Task inputs:
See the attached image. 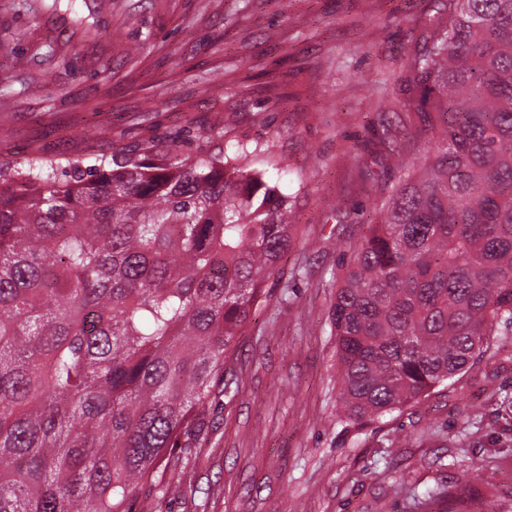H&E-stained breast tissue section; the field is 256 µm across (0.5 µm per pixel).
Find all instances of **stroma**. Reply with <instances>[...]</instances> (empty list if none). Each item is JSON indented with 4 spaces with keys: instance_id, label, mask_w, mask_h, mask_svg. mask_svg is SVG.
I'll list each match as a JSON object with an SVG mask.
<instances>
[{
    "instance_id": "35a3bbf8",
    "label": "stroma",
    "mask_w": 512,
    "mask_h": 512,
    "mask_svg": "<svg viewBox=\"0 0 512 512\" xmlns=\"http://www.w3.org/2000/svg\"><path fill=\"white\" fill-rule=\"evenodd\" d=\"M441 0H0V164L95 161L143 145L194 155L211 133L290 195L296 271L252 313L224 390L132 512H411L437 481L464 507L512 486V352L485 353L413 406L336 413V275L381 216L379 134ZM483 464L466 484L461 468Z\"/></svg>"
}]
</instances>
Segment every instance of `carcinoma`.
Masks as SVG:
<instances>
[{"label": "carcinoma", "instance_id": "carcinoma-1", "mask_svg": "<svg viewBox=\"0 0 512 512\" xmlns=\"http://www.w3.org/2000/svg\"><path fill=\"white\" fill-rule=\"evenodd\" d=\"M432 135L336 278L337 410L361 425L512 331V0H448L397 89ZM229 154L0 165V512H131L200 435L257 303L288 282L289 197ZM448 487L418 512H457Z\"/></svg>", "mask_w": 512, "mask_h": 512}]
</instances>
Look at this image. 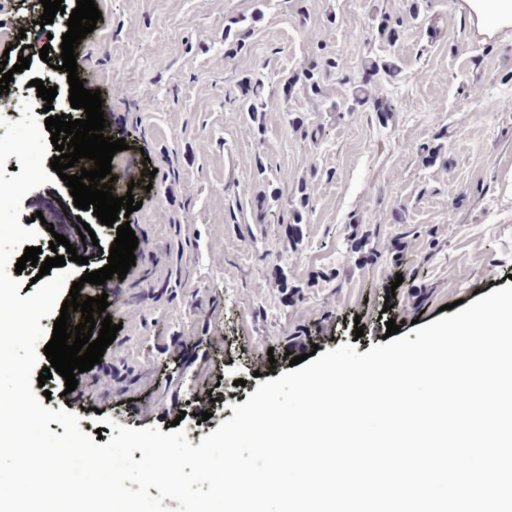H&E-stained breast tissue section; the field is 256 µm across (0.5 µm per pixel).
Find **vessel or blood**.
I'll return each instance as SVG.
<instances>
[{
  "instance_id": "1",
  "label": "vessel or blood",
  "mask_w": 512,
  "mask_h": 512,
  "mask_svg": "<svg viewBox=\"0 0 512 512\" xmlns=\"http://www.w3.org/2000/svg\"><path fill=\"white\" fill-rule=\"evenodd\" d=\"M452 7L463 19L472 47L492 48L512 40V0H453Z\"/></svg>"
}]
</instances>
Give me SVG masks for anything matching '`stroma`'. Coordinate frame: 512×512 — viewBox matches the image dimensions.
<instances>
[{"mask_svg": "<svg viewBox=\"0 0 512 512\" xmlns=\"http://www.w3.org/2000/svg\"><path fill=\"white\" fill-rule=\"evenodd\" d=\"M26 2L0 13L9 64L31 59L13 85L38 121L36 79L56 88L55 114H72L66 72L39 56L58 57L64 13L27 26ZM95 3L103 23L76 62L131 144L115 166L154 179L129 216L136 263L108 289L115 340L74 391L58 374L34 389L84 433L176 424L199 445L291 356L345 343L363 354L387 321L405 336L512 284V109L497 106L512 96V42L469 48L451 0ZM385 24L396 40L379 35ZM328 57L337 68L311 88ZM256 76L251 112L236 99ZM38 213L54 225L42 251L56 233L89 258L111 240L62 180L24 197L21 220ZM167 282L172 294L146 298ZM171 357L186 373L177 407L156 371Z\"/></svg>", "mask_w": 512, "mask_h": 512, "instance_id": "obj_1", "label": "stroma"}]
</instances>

What you need to do: Quote only the lines from the line containing "Give me SVG" through the end of the listing, please, keeping both the first and the last line.

Problem solution:
Give me SVG masks for anything matching '`stroma`'. Coordinate frame: 512×512 — viewBox matches the image dimensions.
<instances>
[{"mask_svg": "<svg viewBox=\"0 0 512 512\" xmlns=\"http://www.w3.org/2000/svg\"><path fill=\"white\" fill-rule=\"evenodd\" d=\"M26 2L0 13L9 64L31 59L13 85L38 121L36 79L56 88L55 114H72L66 72L39 56L58 57L64 13L27 26ZM95 3L103 23L76 62L131 144L115 166L154 179L129 216L136 263L108 289L115 340L74 391L58 374L34 389L84 433L176 424L199 445L291 356L345 343L363 354L387 321L405 336L512 284V109L497 106L512 96V42L469 48L451 0ZM385 24L396 40L379 35ZM328 57L337 68L311 88ZM256 76L251 112L236 99ZM38 213L54 225L42 251L56 233L89 258L111 240L62 180L24 197L21 220ZM167 282L172 294L146 298ZM171 357L186 373L177 407L156 371Z\"/></svg>", "mask_w": 512, "mask_h": 512, "instance_id": "obj_1", "label": "stroma"}]
</instances>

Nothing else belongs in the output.